TASK DIRECTIONS »
Print each line of the records below without changing a single character.

RECORD EXTRACTS »

──────────

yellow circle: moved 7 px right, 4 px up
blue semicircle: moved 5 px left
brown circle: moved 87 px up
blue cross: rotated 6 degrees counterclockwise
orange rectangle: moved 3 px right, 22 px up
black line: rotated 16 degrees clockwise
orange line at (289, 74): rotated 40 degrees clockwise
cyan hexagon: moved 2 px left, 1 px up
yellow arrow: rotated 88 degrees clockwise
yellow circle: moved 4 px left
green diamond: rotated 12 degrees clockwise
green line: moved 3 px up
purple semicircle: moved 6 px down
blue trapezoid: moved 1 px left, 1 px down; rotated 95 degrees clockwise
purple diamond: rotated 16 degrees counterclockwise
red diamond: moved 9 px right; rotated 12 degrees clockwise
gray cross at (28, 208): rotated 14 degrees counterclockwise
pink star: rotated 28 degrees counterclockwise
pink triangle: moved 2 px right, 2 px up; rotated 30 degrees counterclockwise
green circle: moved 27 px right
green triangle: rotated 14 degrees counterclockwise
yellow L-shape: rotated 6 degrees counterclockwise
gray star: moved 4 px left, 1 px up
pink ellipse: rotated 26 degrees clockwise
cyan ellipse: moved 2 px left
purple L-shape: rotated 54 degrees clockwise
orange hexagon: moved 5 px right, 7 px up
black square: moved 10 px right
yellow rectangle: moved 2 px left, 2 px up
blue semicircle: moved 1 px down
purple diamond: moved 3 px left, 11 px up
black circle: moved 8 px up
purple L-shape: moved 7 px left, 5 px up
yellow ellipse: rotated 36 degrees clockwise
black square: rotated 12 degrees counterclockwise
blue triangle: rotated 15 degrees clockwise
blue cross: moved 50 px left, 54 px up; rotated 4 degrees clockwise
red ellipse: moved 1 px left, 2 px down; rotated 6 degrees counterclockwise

──────────

CORRECT ANSWER »
yellow circle: moved 7 px right, 4 px up
blue semicircle: moved 5 px left
brown circle: moved 87 px up
blue cross: rotated 6 degrees counterclockwise
orange rectangle: moved 3 px right, 22 px up
black line: rotated 16 degrees clockwise
orange line at (289, 74): rotated 40 degrees clockwise
cyan hexagon: moved 2 px left, 1 px up
yellow arrow: rotated 88 degrees clockwise
yellow circle: moved 4 px left
green diamond: rotated 12 degrees clockwise
green line: moved 3 px up
purple semicircle: moved 6 px down
blue trapezoid: moved 1 px left, 1 px down; rotated 95 degrees clockwise
purple diamond: rotated 16 degrees counterclockwise
red diamond: moved 9 px right; rotated 12 degrees clockwise
gray cross at (28, 208): rotated 14 degrees counterclockwise
pink star: rotated 28 degrees counterclockwise
pink triangle: moved 2 px right, 2 px up; rotated 30 degrees counterclockwise
green circle: moved 27 px right
green triangle: rotated 14 degrees counterclockwise
yellow L-shape: rotated 6 degrees counterclockwise
gray star: moved 4 px left, 1 px up
pink ellipse: rotated 26 degrees clockwise
cyan ellipse: moved 2 px left
purple L-shape: rotated 54 degrees clockwise
orange hexagon: moved 5 px right, 7 px up
black square: moved 10 px right
yellow rectangle: moved 2 px left, 2 px up
blue semicircle: moved 1 px down
purple diamond: moved 3 px left, 11 px up
black circle: moved 8 px up
purple L-shape: moved 7 px left, 5 px up
yellow ellipse: rotated 36 degrees clockwise
black square: rotated 12 degrees counterclockwise
blue triangle: rotated 15 degrees clockwise
blue cross: moved 50 px left, 54 px up; rotated 4 degrees clockwise
red ellipse: moved 1 px left, 2 px down; rotated 6 degrees counterclockwise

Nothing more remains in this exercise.